Records from a dataset
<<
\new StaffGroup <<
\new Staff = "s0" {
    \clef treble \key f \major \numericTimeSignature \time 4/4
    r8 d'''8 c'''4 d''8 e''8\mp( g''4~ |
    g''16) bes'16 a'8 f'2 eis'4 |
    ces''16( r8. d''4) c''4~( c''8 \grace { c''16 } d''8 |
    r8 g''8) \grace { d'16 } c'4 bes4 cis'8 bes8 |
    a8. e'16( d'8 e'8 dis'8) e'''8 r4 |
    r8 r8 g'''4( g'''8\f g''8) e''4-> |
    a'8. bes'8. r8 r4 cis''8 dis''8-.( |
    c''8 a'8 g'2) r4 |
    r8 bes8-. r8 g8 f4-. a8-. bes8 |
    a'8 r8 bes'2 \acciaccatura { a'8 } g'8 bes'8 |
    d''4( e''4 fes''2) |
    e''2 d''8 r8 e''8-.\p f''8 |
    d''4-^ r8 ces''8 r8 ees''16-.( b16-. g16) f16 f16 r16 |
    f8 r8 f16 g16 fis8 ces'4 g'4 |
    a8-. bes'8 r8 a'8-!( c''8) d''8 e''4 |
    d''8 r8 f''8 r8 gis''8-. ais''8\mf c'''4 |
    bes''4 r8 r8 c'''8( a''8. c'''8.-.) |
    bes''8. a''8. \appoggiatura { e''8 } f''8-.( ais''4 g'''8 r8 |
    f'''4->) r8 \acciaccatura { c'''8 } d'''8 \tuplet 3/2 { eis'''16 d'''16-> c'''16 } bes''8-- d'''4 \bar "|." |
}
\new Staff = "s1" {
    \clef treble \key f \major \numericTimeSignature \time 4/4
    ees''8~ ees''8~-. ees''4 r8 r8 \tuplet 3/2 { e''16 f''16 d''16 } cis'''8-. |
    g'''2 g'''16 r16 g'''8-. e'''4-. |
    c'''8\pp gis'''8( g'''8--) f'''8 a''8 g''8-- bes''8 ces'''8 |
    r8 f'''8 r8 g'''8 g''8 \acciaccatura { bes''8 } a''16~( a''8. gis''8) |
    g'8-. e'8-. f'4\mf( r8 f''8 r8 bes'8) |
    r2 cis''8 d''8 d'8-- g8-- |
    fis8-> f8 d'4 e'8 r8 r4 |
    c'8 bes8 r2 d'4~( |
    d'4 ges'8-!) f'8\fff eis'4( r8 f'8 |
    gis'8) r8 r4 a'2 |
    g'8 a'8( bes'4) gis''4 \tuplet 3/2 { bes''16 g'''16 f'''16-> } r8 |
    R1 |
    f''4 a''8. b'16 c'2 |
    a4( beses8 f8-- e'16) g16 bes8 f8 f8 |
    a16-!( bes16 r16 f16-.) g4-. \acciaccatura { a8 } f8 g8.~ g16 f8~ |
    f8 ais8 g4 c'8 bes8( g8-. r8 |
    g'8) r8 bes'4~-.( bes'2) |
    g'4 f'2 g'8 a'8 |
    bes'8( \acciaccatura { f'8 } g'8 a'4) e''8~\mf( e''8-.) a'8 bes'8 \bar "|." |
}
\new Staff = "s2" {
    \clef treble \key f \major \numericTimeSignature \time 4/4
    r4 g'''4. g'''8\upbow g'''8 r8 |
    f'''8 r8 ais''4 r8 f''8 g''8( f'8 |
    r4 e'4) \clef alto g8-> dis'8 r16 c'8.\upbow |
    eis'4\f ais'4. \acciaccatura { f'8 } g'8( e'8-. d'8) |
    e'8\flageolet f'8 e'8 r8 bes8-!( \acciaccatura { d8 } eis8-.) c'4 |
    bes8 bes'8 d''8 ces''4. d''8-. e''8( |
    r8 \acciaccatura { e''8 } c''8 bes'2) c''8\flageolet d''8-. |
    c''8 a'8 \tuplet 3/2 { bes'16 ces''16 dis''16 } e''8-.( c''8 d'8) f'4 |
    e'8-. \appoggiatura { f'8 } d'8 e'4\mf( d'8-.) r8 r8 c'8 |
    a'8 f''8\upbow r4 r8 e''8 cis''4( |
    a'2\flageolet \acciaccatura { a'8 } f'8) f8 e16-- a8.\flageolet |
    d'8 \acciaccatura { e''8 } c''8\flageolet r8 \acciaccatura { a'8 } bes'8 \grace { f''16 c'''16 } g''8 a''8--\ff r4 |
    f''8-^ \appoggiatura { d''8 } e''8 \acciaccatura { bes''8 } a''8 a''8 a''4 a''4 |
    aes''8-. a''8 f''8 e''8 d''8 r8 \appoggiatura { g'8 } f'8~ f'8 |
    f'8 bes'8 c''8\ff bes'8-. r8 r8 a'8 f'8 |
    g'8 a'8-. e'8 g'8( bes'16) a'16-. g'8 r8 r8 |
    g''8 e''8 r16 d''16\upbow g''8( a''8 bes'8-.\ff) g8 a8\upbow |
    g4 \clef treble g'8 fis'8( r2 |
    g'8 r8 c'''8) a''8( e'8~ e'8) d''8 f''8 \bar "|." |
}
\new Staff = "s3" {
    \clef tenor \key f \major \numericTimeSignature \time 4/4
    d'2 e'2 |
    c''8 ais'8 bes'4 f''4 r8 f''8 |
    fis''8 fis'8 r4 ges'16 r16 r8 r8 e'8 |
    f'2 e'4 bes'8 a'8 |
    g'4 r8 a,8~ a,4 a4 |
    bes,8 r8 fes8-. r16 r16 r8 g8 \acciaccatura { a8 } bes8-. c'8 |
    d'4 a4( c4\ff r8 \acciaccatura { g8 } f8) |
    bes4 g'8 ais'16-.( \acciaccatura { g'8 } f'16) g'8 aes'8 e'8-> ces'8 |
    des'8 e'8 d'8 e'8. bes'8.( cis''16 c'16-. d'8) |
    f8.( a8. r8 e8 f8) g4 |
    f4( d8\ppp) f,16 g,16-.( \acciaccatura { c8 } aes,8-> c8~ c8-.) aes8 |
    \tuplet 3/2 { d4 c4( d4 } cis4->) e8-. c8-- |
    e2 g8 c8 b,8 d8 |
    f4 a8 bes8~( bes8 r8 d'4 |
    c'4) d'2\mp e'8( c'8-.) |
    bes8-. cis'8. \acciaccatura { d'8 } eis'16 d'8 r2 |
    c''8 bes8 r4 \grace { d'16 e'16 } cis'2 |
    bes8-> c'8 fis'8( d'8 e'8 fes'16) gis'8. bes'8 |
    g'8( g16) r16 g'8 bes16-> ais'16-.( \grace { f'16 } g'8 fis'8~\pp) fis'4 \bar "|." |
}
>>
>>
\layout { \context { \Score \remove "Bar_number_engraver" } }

...

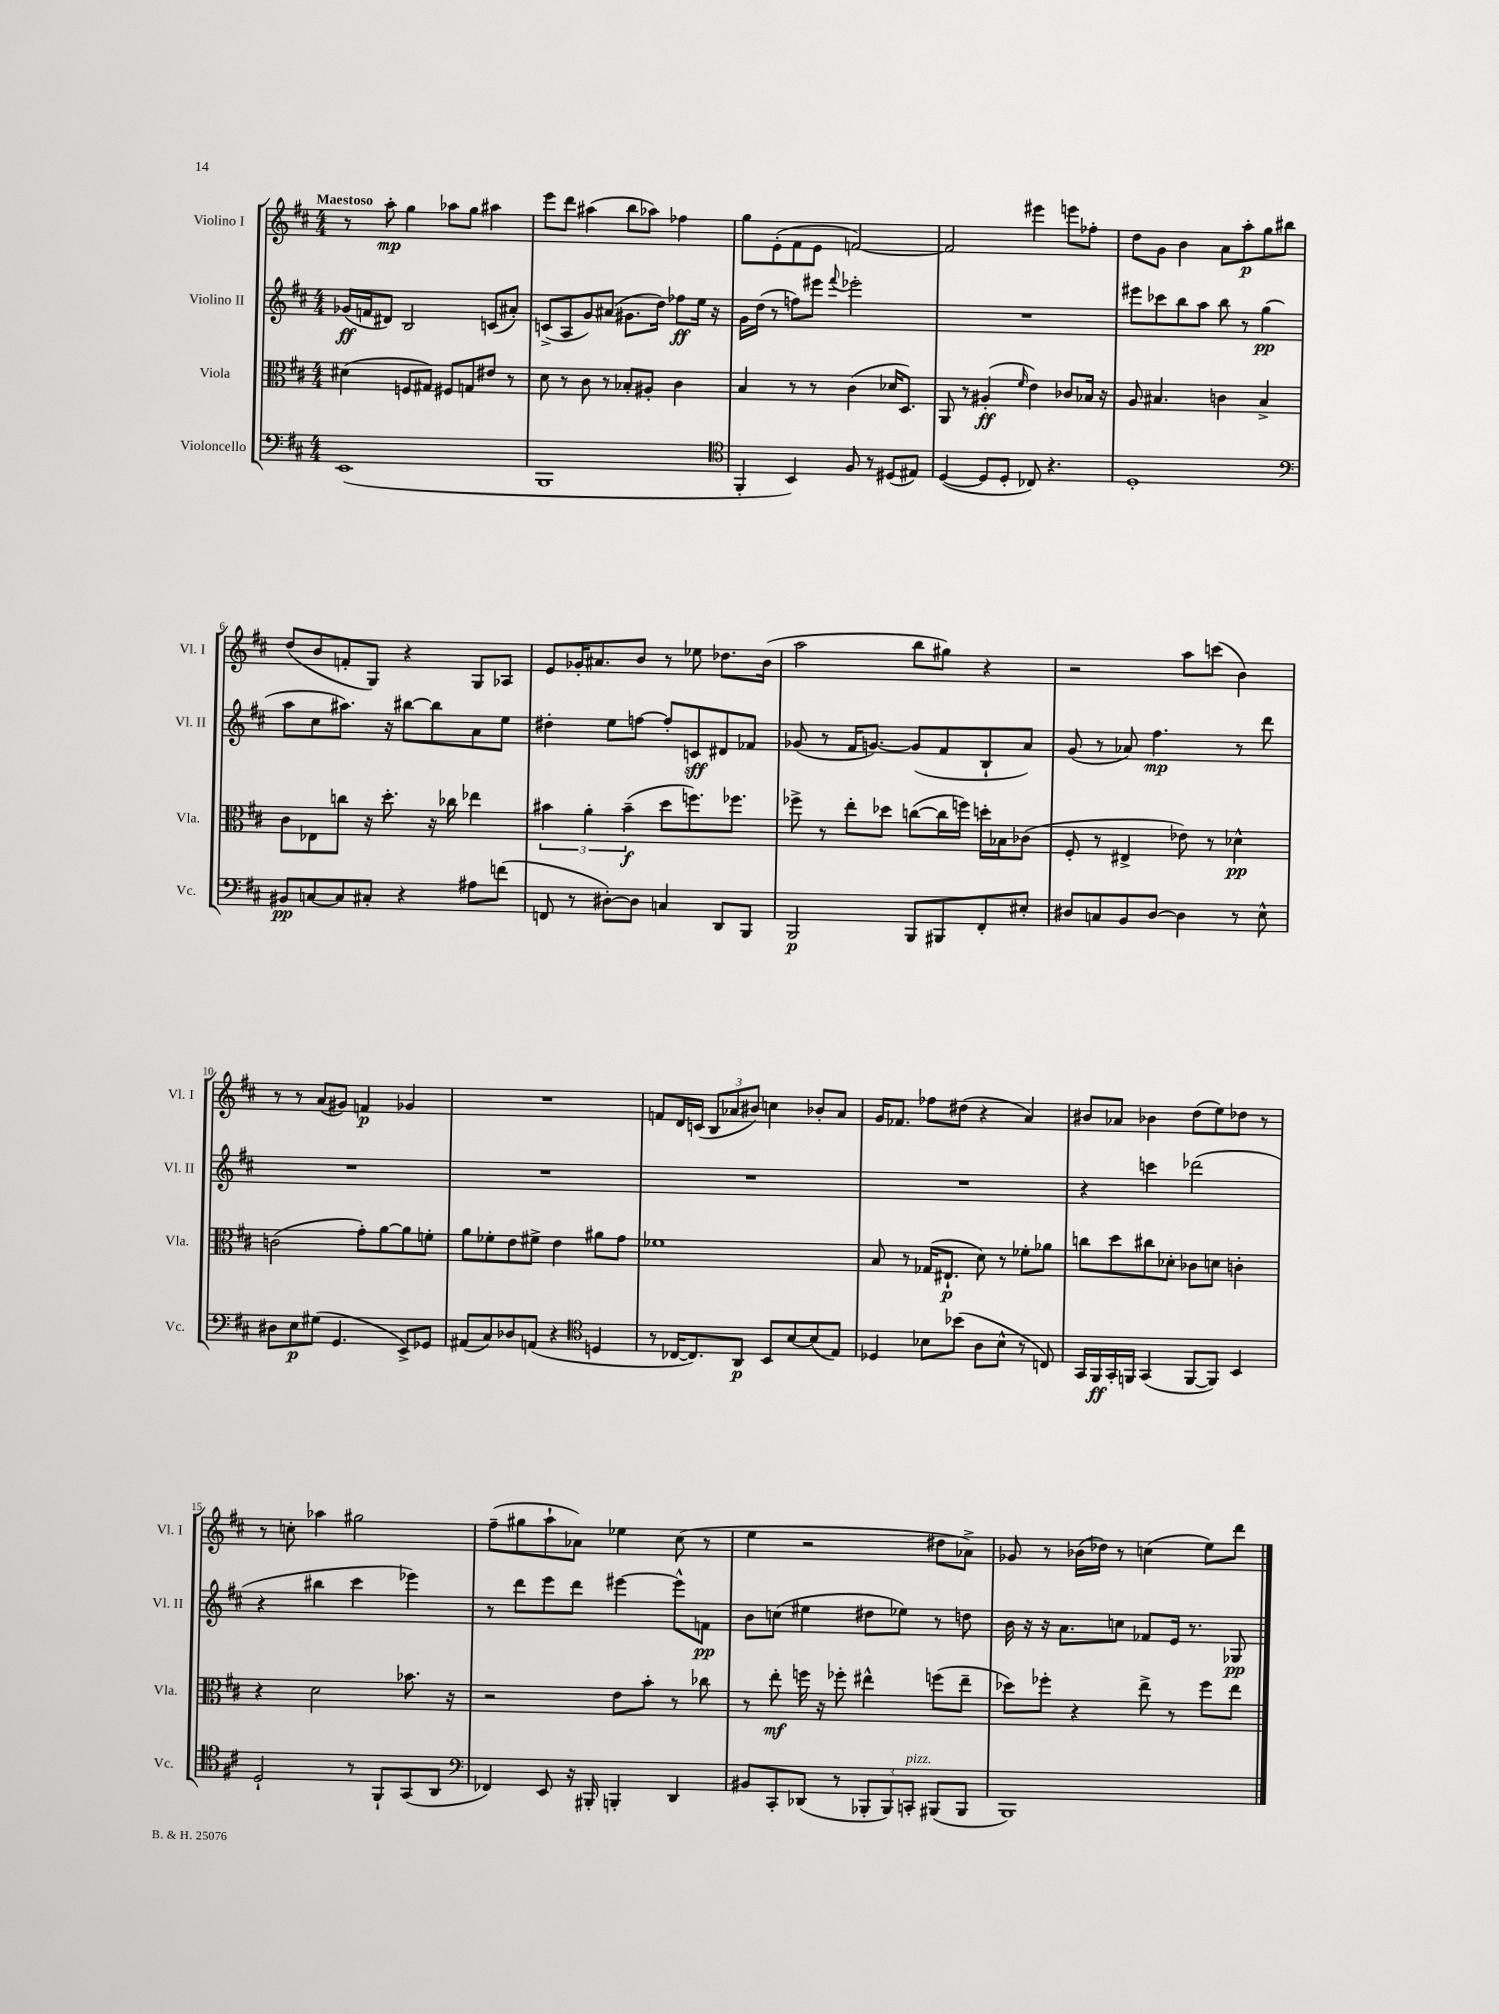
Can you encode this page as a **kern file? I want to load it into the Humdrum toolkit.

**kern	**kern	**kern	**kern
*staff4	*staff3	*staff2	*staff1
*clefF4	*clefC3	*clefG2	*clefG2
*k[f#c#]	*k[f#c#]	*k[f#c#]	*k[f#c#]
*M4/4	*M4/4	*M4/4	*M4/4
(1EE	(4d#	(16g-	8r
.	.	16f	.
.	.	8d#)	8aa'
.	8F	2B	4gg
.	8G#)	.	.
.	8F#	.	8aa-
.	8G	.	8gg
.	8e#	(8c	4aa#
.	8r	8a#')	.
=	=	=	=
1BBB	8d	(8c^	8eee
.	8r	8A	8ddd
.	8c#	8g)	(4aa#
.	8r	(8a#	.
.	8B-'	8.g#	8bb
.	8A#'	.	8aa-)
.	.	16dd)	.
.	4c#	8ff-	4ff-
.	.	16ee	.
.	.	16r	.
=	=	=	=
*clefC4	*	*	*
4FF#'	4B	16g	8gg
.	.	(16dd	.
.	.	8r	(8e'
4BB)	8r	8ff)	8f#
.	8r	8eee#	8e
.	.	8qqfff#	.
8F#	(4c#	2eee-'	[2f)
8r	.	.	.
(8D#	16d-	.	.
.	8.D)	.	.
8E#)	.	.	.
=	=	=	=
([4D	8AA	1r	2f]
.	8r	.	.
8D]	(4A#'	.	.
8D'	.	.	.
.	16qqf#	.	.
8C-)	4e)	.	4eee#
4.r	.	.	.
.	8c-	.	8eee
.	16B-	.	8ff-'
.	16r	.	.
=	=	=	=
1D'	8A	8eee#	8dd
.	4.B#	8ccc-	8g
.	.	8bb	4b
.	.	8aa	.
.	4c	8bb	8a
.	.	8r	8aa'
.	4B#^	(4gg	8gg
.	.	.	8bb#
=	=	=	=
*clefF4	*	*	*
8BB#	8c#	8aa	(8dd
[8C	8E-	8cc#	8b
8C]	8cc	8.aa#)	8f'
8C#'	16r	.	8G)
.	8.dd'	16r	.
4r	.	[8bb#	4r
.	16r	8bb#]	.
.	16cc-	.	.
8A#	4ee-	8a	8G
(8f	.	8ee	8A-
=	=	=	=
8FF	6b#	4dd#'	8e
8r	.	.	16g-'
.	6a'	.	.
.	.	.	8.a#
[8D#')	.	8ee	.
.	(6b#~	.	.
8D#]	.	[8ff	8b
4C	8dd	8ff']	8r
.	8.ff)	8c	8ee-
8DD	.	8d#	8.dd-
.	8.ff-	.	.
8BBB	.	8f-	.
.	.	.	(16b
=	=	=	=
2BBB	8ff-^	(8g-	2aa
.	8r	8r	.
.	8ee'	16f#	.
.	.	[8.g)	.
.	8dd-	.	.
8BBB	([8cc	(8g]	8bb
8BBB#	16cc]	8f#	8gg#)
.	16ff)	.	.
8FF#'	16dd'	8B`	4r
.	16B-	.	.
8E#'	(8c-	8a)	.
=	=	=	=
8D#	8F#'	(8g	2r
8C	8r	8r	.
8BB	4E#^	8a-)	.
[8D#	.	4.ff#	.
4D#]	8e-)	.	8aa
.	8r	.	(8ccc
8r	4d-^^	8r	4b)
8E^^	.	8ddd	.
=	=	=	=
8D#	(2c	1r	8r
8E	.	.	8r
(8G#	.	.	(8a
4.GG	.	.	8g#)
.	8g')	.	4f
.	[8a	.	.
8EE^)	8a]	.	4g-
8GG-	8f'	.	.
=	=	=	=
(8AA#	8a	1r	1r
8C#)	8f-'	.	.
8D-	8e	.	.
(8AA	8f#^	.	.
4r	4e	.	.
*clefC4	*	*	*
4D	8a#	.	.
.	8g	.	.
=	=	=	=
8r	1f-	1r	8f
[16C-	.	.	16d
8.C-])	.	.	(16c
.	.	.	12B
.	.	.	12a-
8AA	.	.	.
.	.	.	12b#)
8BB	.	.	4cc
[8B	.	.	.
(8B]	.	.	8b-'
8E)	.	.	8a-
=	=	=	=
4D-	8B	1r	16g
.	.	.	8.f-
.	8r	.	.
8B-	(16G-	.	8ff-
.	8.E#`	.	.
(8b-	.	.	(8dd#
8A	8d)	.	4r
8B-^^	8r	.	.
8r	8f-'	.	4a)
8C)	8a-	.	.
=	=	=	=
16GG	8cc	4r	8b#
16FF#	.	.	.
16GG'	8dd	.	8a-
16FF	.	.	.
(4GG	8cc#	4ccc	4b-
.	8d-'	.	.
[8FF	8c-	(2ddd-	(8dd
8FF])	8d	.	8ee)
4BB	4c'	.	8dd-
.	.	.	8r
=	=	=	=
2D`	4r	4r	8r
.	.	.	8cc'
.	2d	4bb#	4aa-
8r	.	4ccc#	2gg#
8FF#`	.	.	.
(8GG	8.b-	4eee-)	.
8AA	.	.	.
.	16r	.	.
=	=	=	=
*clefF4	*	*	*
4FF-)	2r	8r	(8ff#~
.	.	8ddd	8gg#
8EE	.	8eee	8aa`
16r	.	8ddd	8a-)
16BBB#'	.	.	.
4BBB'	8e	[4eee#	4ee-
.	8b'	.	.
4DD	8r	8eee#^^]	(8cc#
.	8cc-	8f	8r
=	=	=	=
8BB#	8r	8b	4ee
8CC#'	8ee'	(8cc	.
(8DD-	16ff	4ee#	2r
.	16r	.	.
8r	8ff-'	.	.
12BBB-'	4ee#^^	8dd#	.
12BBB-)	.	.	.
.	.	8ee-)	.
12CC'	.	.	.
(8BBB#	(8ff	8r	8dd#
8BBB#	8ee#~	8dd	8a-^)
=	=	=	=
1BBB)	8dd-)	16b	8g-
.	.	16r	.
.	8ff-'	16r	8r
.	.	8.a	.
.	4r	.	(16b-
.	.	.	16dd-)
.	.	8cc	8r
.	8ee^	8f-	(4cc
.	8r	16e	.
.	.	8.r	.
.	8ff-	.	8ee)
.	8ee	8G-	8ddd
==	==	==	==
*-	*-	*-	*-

*Set problem*: From the data above, select every line that contains the string "upbow" and copy each one. Matching is case-sensitive.

*Result of the task*:
    r4 g'''4. g'''8\upbow g'''8 r8 |
    r4 e'4) \clef alto g8-> dis'8 r16 c'8.\upbow |
    a'8 f''8\upbow r4 r8 e''8 cis''4( |
    g''8 e''8 r16 d''16\upbow g''8( a''8 bes'8-.\ff) g8 a8\upbow |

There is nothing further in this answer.